Stored records
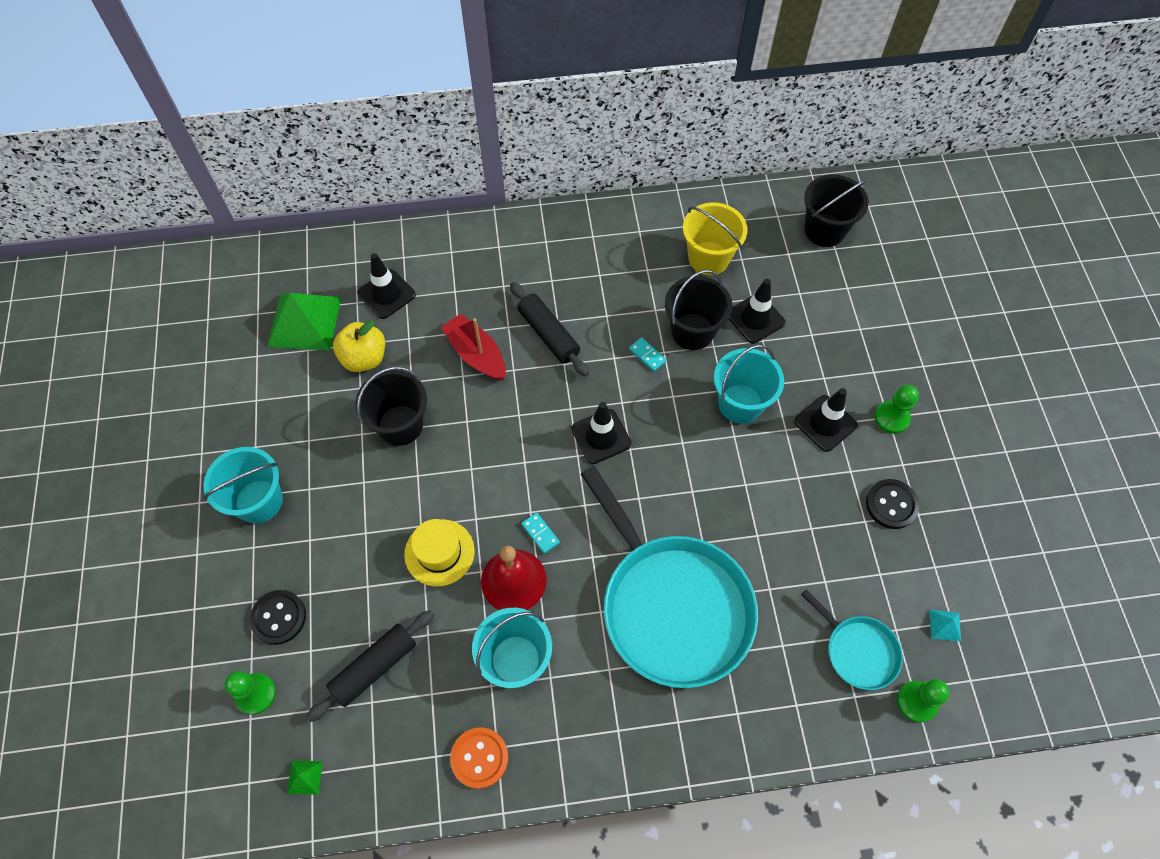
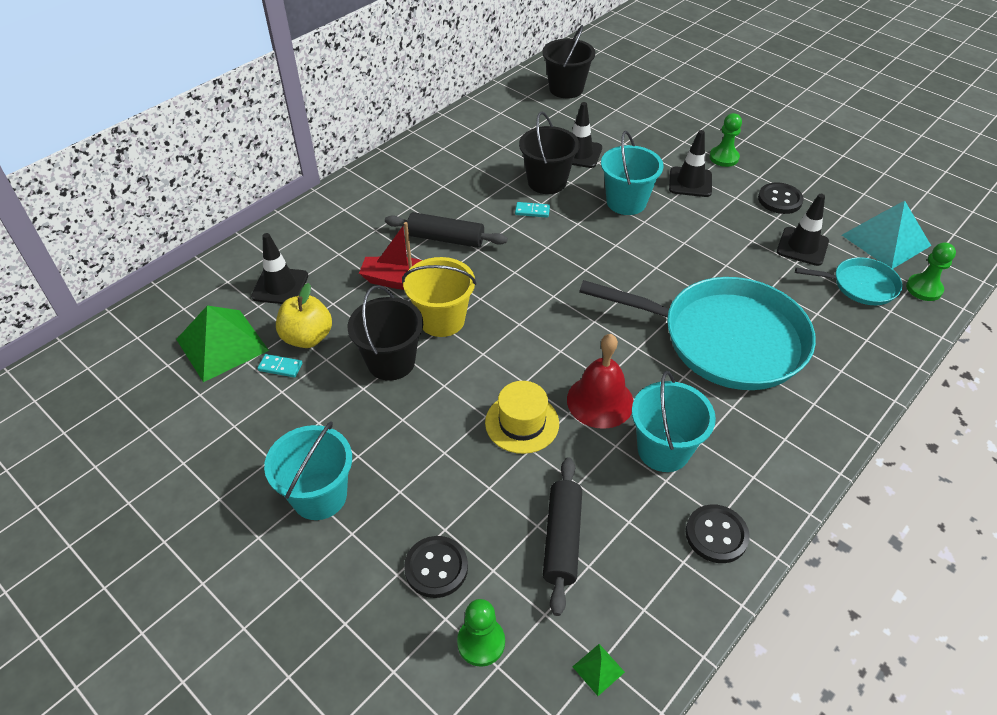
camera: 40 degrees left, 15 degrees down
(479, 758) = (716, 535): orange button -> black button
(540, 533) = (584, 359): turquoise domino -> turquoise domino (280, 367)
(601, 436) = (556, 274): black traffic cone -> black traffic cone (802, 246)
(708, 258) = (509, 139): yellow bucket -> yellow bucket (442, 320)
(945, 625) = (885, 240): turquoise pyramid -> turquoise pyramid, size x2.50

--

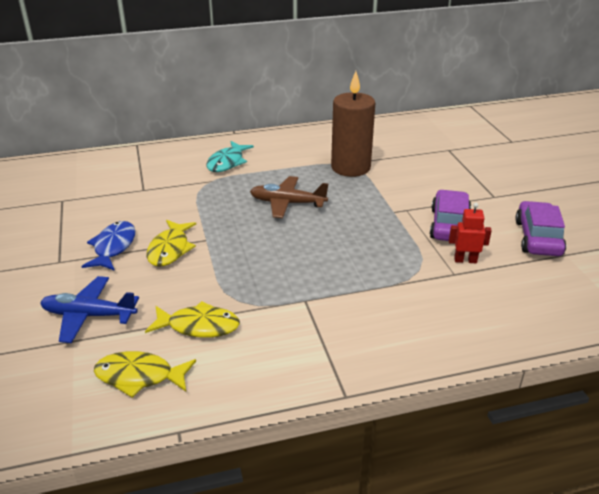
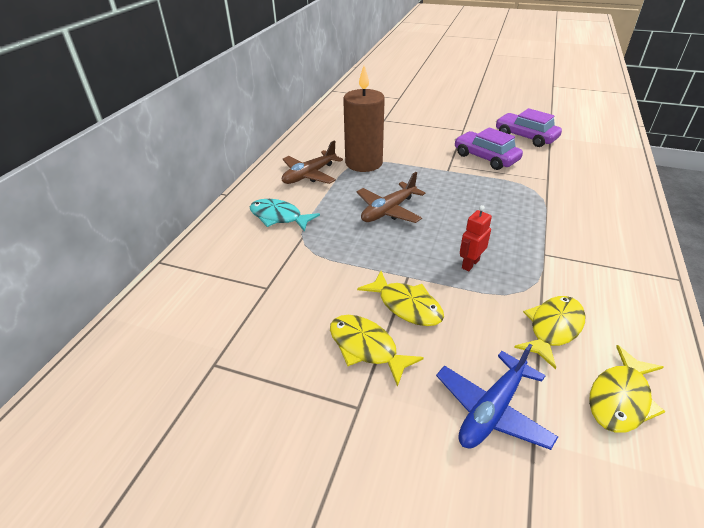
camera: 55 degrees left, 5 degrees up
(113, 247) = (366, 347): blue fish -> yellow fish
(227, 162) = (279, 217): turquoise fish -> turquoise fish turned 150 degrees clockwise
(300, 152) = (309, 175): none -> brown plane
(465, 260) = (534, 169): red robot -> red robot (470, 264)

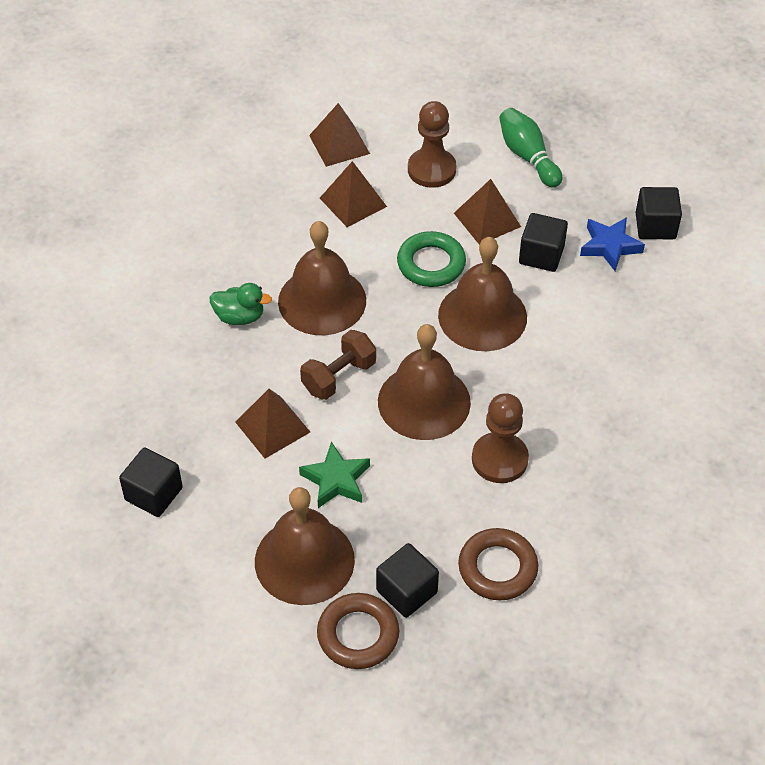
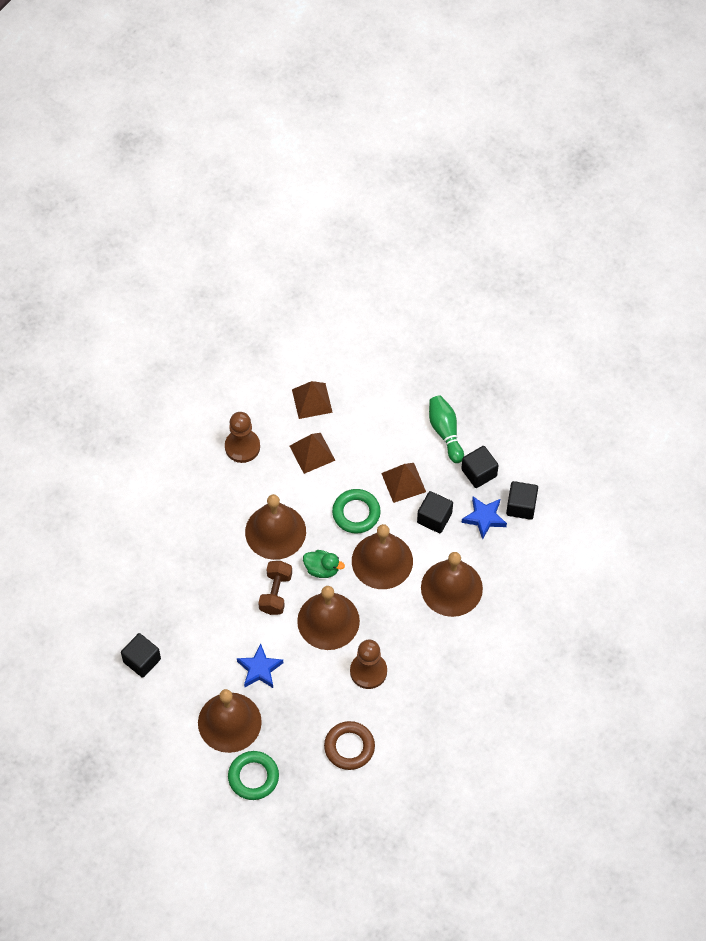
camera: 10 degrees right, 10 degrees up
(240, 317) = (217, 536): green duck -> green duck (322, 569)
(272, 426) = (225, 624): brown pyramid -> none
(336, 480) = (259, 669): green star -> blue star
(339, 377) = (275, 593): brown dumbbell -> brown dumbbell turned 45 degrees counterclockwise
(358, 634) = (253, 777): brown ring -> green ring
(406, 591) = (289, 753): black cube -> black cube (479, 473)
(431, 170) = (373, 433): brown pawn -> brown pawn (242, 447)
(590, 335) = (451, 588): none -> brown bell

---

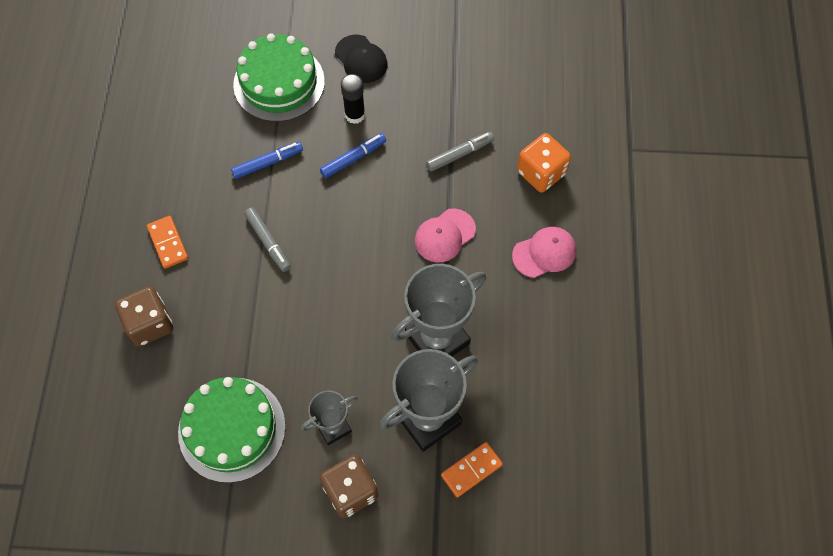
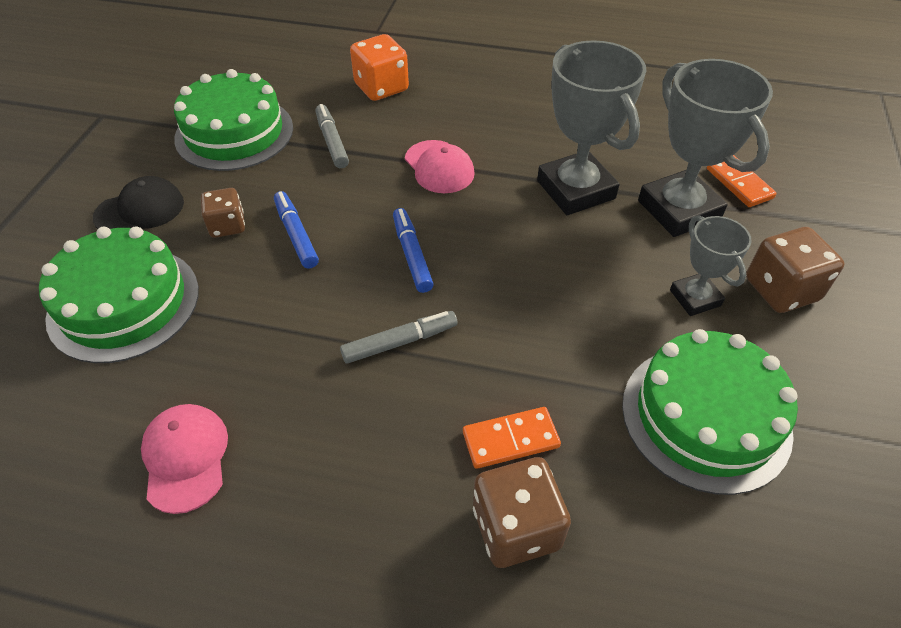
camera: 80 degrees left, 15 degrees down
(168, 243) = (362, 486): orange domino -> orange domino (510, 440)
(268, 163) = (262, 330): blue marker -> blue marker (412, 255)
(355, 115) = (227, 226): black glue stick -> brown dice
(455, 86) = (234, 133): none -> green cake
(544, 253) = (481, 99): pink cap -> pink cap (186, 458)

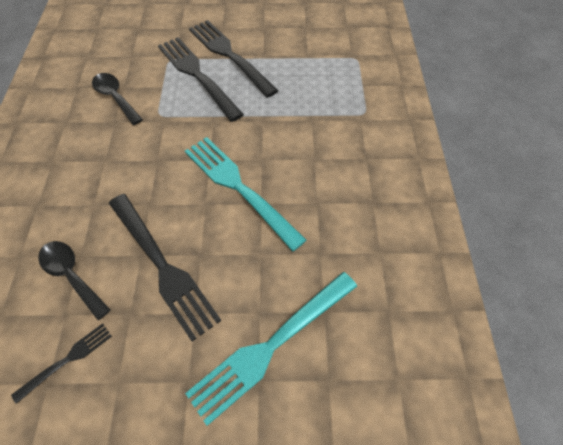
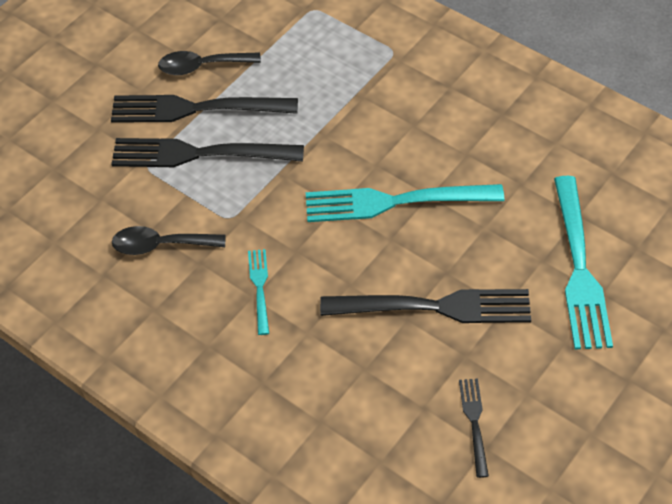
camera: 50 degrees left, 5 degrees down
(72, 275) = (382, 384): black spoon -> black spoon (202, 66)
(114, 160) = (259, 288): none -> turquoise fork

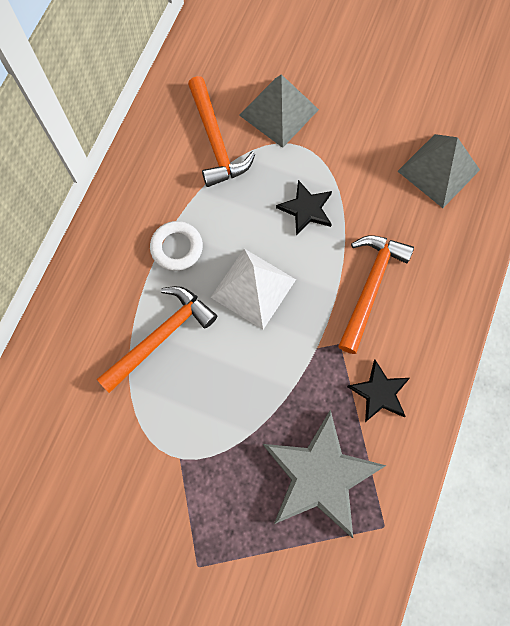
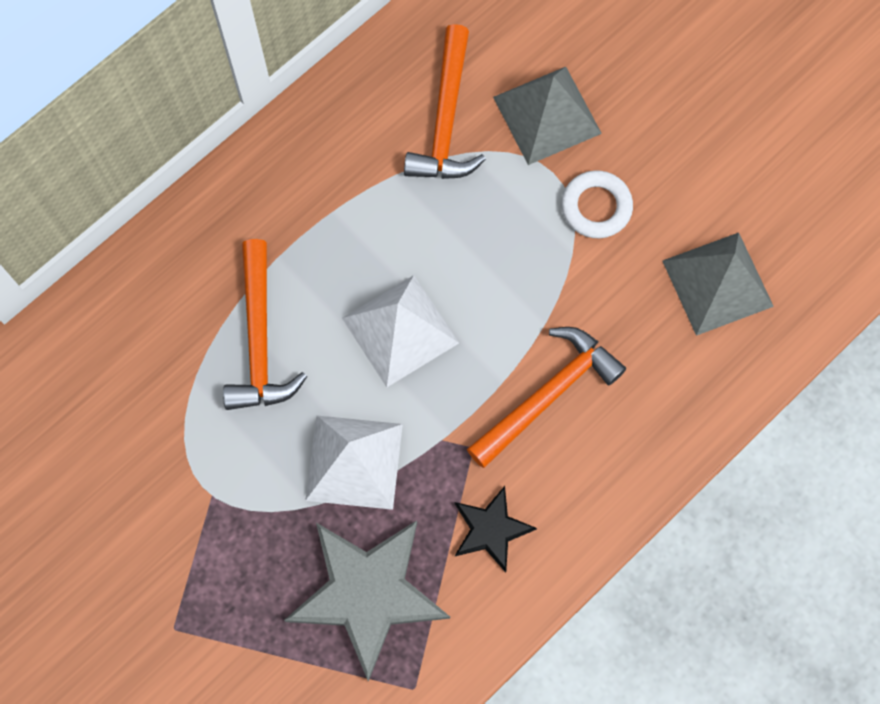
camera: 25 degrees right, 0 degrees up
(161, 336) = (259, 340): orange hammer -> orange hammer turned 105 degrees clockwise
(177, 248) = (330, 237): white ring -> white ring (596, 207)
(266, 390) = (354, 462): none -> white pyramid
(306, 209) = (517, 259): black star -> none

WORK REQUIRED | Word for word, repeat the lines above from the one with "camera: 50 degrees left, 5 degrees down" through the one with "(306, 209) = (517, 259): black star -> none", and nothing beyond them. Omit the pictures.

ANSWER BOX |
camera: 50 degrees left, 5 degrees down
(72, 275) = (382, 384): black spoon -> black spoon (202, 66)
(114, 160) = (259, 288): none -> turquoise fork

camera: 25 degrees right, 0 degrees up
(161, 336) = (259, 340): orange hammer -> orange hammer turned 105 degrees clockwise
(177, 248) = (330, 237): white ring -> white ring (596, 207)
(266, 390) = (354, 462): none -> white pyramid
(306, 209) = (517, 259): black star -> none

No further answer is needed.